Assignment:
State, as one number, how many lines in these records hold "gray".

Information shown:
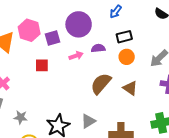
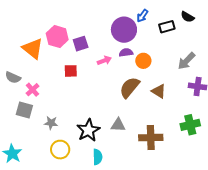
purple circle: (79, 24) -> (124, 30), moved
black rectangle: (124, 37) -> (167, 27), moved
orange circle: (127, 57) -> (143, 61), moved
gray triangle: (88, 121) -> (118, 125), turned 35

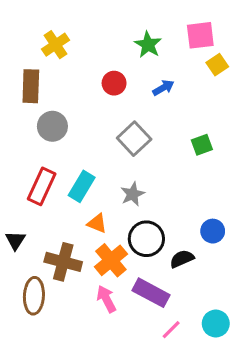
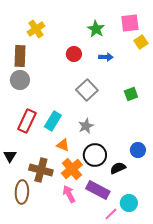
blue arrow: (163, 88) -> (106, 57), turned 32
gray circle: (52, 126) -> (20, 80), moved
cyan circle: (216, 324) -> (129, 203), moved

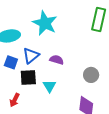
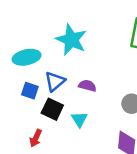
black square: (28, 78) -> (52, 109), turned 30

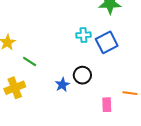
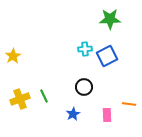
green line: (30, 61) -> (44, 96), moved, turned 32
blue star: (62, 85) -> (73, 114), moved

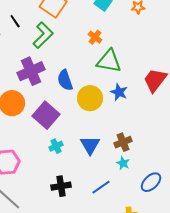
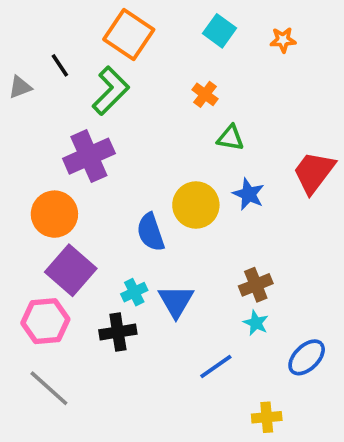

Answer area:
2